*Exercise goal:* Given the material below, output exactly the lines from the line with "D4: schottky BAT54" to the line with "U2 pin CANH: CANH -> CANL", both ends included, and no other lines.

*Material provided:*
*** Begin section ***

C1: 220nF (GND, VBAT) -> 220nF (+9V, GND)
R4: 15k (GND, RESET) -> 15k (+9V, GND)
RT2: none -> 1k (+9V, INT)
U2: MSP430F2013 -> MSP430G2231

*** End section ***
*** Begin section ***

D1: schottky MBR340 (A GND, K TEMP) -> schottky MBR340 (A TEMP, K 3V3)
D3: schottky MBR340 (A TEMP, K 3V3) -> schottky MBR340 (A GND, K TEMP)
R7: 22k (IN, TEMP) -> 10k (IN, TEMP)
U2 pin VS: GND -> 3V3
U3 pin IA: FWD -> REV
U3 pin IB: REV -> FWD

*** End section ***
*** Begin section ***

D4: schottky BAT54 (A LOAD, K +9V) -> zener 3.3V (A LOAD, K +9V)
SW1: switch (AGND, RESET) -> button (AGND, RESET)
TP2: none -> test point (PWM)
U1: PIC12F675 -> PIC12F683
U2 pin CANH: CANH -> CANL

*** End section ***

*Response area:*
D4: schottky BAT54 (A LOAD, K +9V) -> zener 3.3V (A LOAD, K +9V)
SW1: switch (AGND, RESET) -> button (AGND, RESET)
TP2: none -> test point (PWM)
U1: PIC12F675 -> PIC12F683
U2 pin CANH: CANH -> CANL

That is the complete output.